___ Exercise material ___

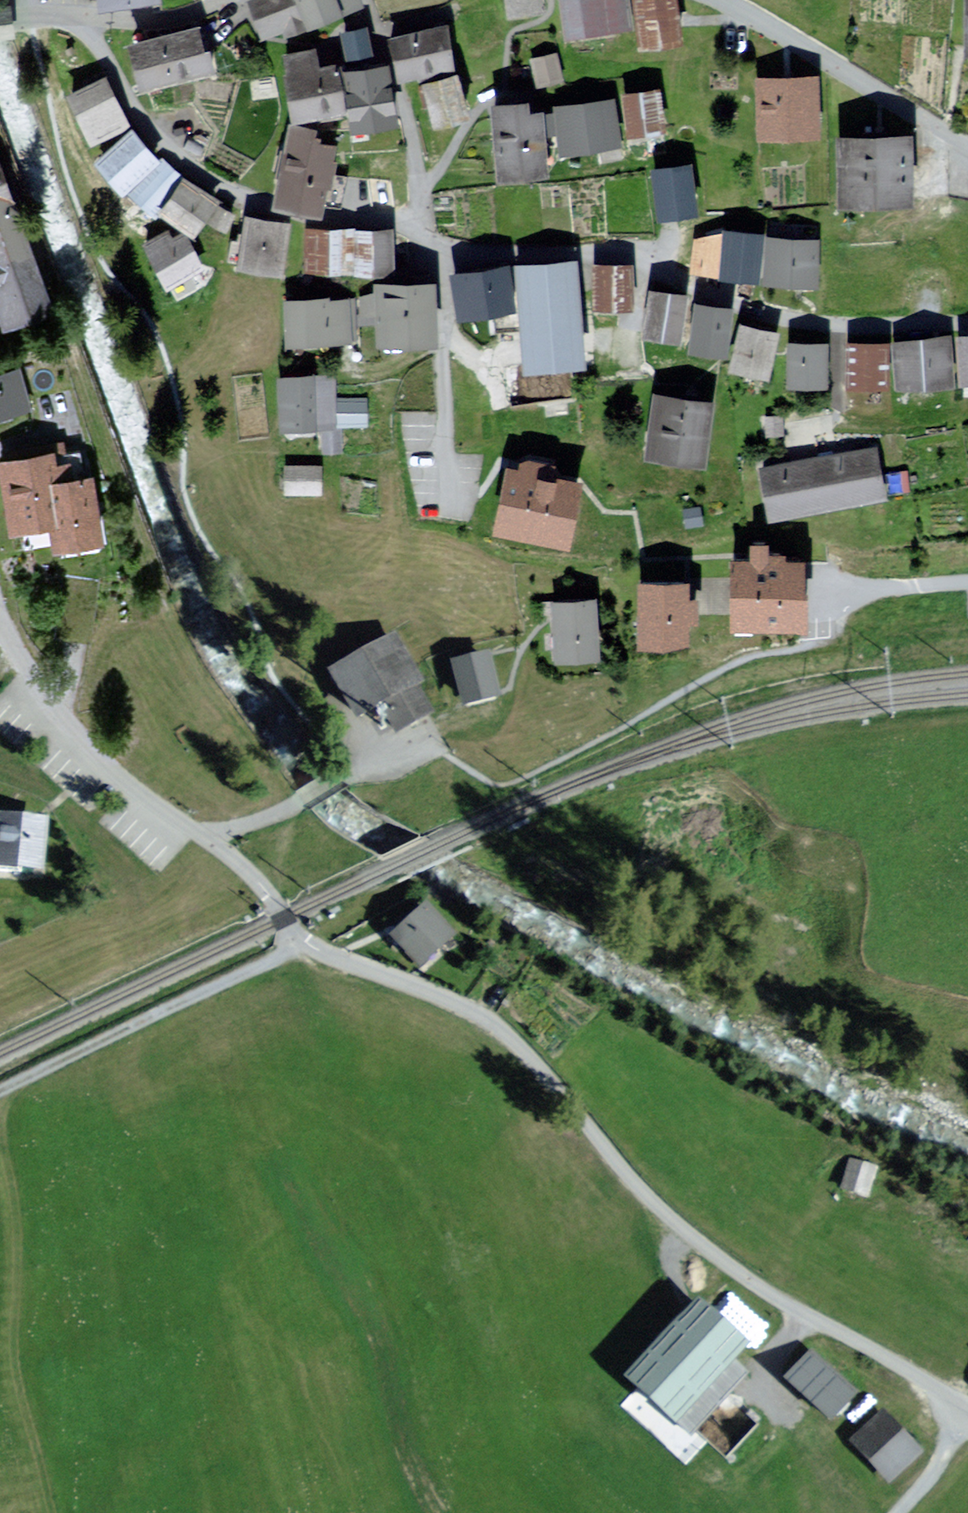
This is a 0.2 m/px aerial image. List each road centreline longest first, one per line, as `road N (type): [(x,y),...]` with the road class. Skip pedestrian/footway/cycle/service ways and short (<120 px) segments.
road 1 (residential): [(967,322),(836,325),(781,317),(691,287),(631,252),(437,258),(421,219),(311,220),(242,204),(165,151),(119,93),(85,19)]
road 2 (residential): [(967,1414),(720,1258),(628,1174),(481,1012),(306,944),(268,894),(198,833)]
road 3 (track): [(52,1512),(16,1377),(15,1218),(0,1099)]
road 4 (track): [(306,944),(0,1094)]
road 5 (residential): [(198,833),(78,738),(0,614)]
road 6 (residential): [(718,0),(967,143)]
road 7 (residential): [(435,747),(343,775),(244,824),(198,833)]
road 8 (residential): [(85,19),(216,0)]
road 9 (residential): [(967,581),(837,590)]
road 10 (track): [(898,1512),(966,1413)]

___

__Your goal__.
What is needed is every record above, returned exactly, with the pictures omitted.

__Task response__.
This is a 0.2 m/px aerial image. List each road centreline longest first, one per line, as `road N (type): [(x,y),...]` with the road class. Skip pedestrian/footway/cycle/service ways and short (<120 px) segments.
road 1 (residential): [(967,322),(836,325),(781,317),(691,287),(631,252),(437,258),(421,219),(311,220),(242,204),(165,151),(119,93),(85,19)]
road 2 (residential): [(967,1414),(720,1258),(628,1174),(481,1012),(306,944),(268,894),(198,833)]
road 3 (track): [(52,1512),(16,1377),(15,1218),(0,1099)]
road 4 (track): [(306,944),(0,1094)]
road 5 (residential): [(198,833),(78,738),(0,614)]
road 6 (residential): [(718,0),(967,143)]
road 7 (residential): [(435,747),(343,775),(244,824),(198,833)]
road 8 (residential): [(85,19),(216,0)]
road 9 (residential): [(967,581),(837,590)]
road 10 (track): [(898,1512),(966,1413)]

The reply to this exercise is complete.